### WORK INSTRUCTION
Could you transcribe every record below exactly, leaving out the pictures?

[Object change listings]
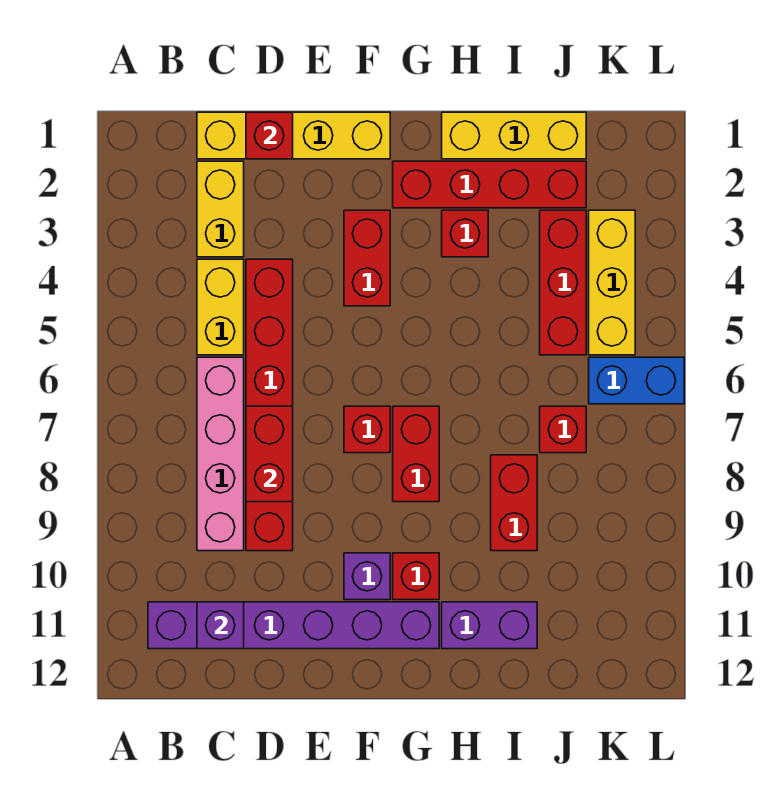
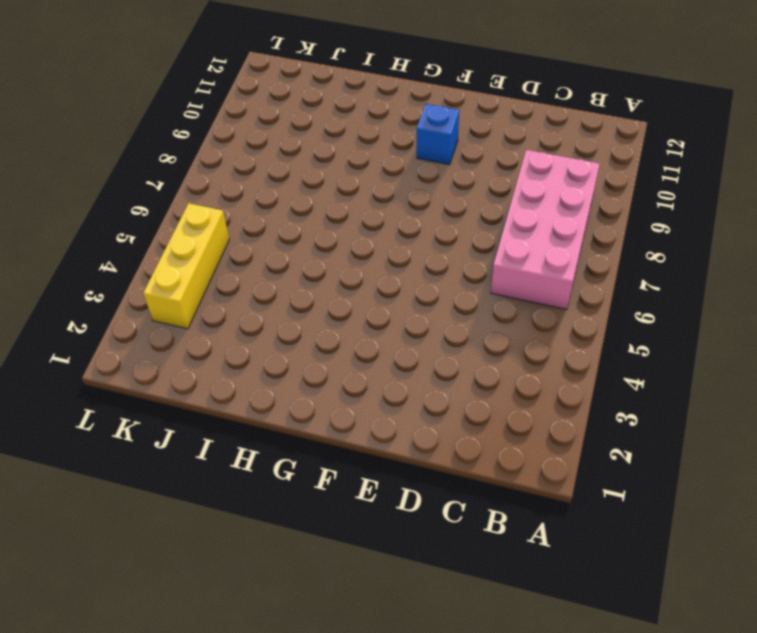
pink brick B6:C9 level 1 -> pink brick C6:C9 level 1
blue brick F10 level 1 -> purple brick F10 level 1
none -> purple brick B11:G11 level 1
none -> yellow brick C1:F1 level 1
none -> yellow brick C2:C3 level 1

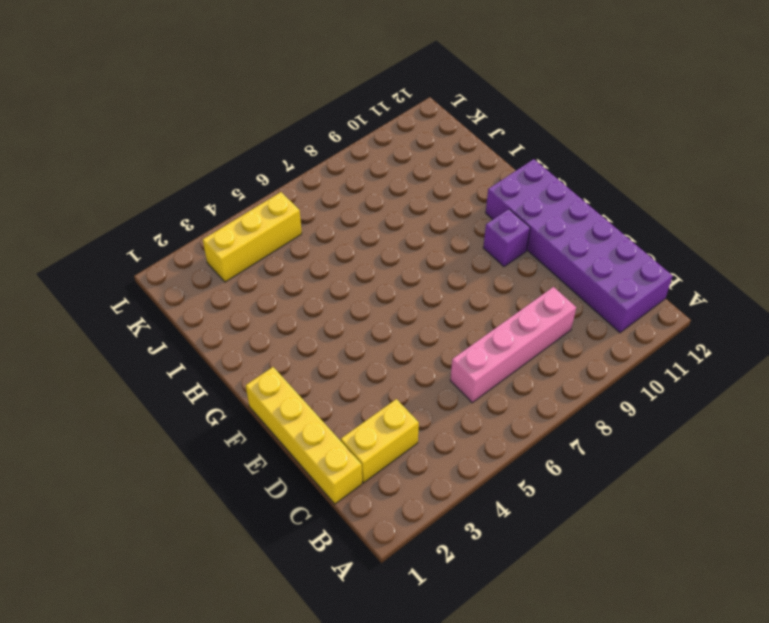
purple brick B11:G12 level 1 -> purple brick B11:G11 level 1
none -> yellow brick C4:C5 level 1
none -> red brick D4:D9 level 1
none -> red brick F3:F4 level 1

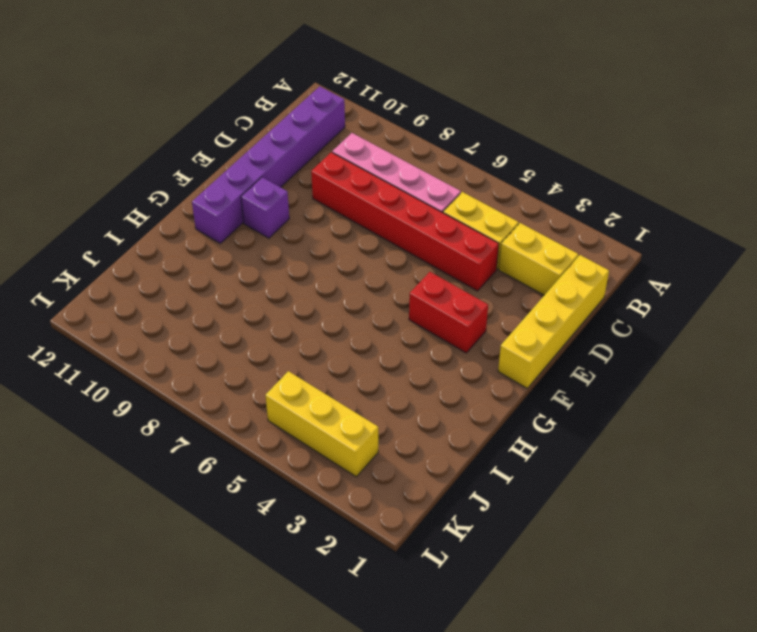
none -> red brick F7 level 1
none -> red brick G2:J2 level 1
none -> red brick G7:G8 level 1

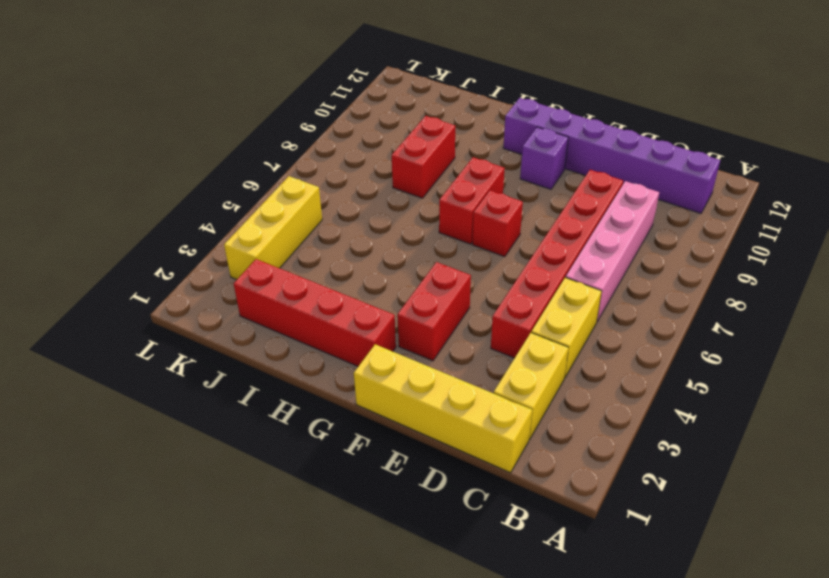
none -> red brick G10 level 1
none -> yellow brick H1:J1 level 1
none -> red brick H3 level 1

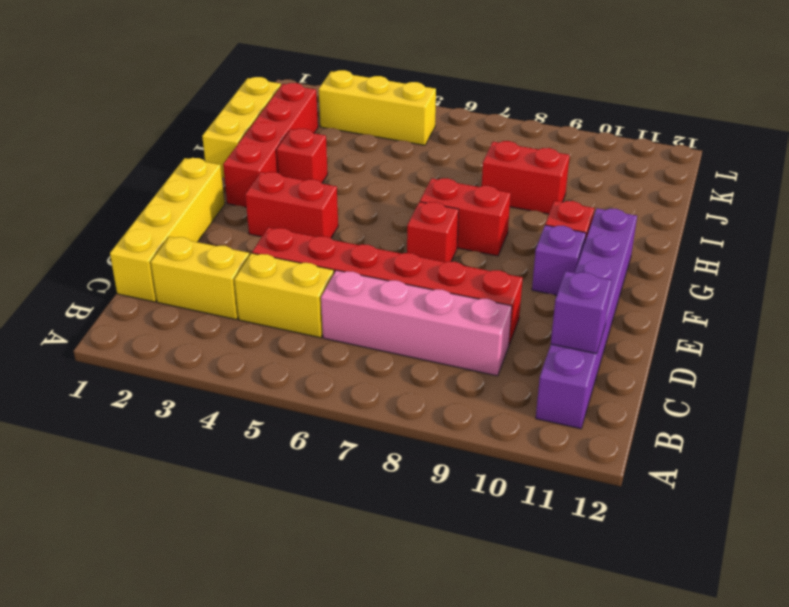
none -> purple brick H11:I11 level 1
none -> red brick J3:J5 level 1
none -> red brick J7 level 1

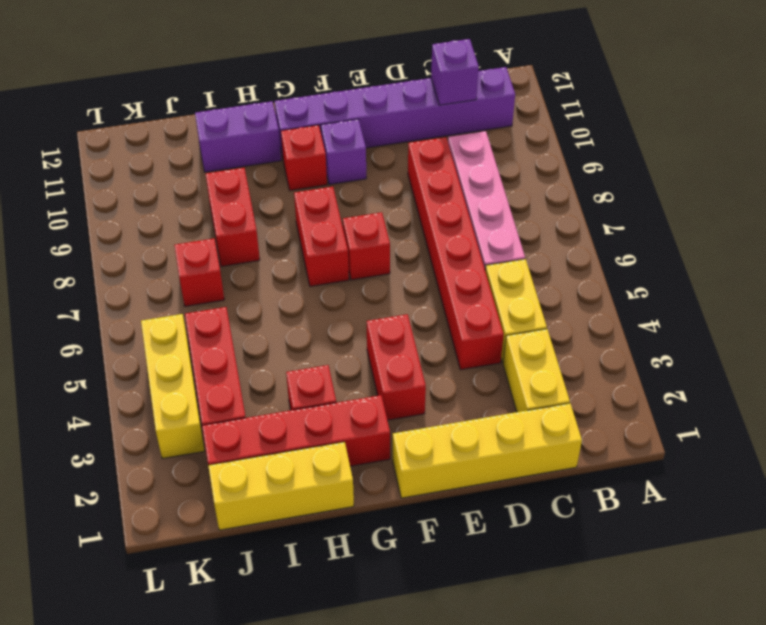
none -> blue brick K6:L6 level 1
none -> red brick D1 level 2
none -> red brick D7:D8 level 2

### RESPONSE
pink brick B6:C9 level 1 -> pink brick C6:C9 level 1
blue brick F10 level 1 -> purple brick F10 level 1
none -> purple brick B11:G11 level 1
none -> yellow brick C1:F1 level 1
none -> yellow brick C2:C3 level 1

purple brick B11:G12 level 1 -> purple brick B11:G11 level 1
none -> yellow brick C4:C5 level 1
none -> red brick D4:D9 level 1
none -> red brick F3:F4 level 1

none -> red brick F7 level 1
none -> red brick G2:J2 level 1
none -> red brick G7:G8 level 1

none -> red brick G10 level 1
none -> yellow brick H1:J1 level 1
none -> red brick H3 level 1

none -> purple brick H11:I11 level 1
none -> red brick J3:J5 level 1
none -> red brick J7 level 1

none -> blue brick K6:L6 level 1
none -> red brick D1 level 2
none -> red brick D7:D8 level 2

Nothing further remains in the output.